*** Opening The input ***

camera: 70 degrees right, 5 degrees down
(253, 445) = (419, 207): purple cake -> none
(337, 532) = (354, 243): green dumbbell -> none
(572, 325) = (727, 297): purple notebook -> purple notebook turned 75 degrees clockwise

*** Closing The input ***
*** Opening The input ***

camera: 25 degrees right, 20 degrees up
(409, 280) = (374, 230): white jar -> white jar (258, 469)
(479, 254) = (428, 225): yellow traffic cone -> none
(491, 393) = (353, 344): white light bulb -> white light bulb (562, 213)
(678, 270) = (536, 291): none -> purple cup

*** Closing The input ***
*** Opening The input ***

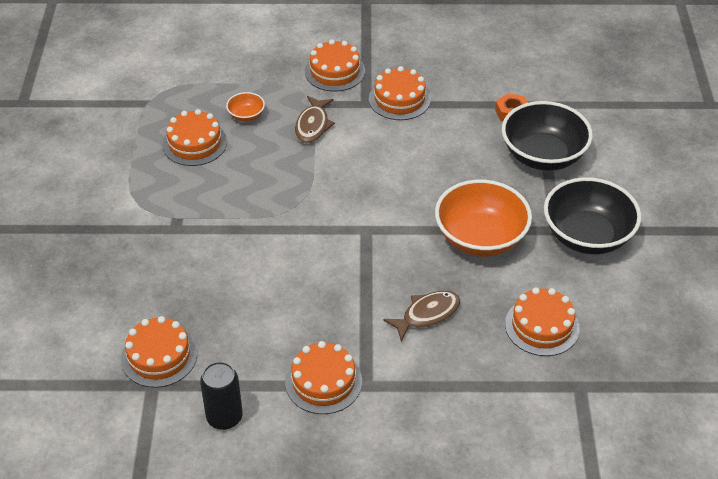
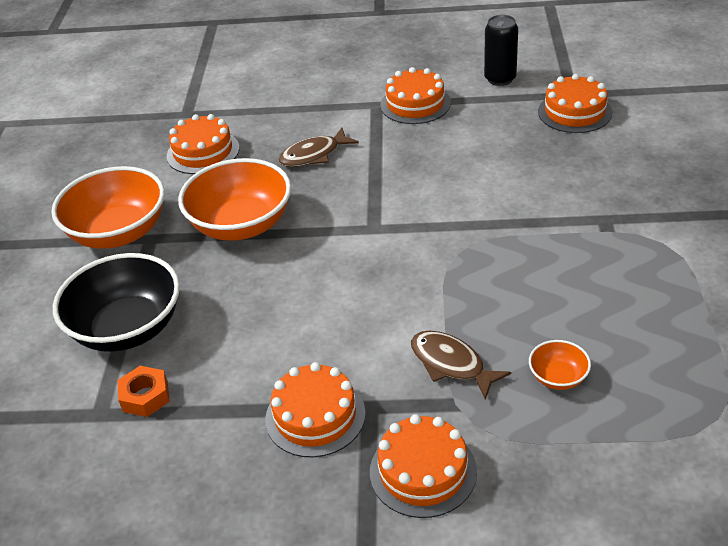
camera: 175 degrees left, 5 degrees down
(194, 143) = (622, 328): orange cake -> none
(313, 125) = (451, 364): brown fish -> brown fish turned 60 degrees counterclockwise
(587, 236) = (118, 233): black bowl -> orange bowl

*** Closing The input ***

▶ [Assignment]: Please return the lines above that run from the line containing "camera: 70 degrees right, 5 degrees down" to the line containing "(572, 325) = (727, 297): purple", inclusive, exactly and with no other lines.

▶ [Answer to this problem]:
camera: 70 degrees right, 5 degrees down
(253, 445) = (419, 207): purple cake -> none
(337, 532) = (354, 243): green dumbbell -> none
(572, 325) = (727, 297): purple notebook -> purple notebook turned 75 degrees clockwise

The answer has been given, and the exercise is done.